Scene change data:
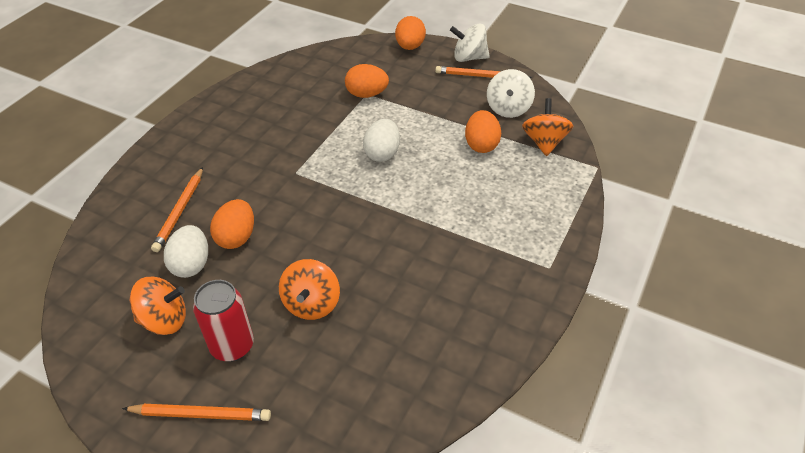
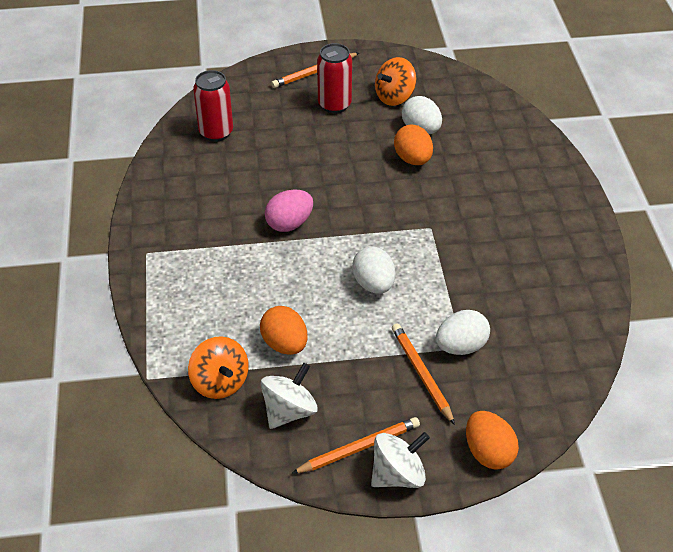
camera: 145 degrees right, 0 degrees up
(180, 211) = (480, 155): orange pencil -> orange pencil (421, 374)
(312, 304) = (309, 147): orange spinning top -> none
(367, 94) = (461, 346): orange egg -> white egg
(389, 381) = (216, 132): none -> red can
(402, 231) = (289, 224): none -> pink egg
(508, 108) = (289, 411): white spinning top -> white spinning top turned 60 degrees clockwise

** Instructions for the task **
For every entry, return its exact wording and leave out any image.

** Reply to the task **
camera: 145 degrees right, 0 degrees up
(180, 211) = (480, 155): orange pencil -> orange pencil (421, 374)
(312, 304) = (309, 147): orange spinning top -> none
(367, 94) = (461, 346): orange egg -> white egg
(389, 381) = (216, 132): none -> red can
(402, 231) = (289, 224): none -> pink egg
(508, 108) = (289, 411): white spinning top -> white spinning top turned 60 degrees clockwise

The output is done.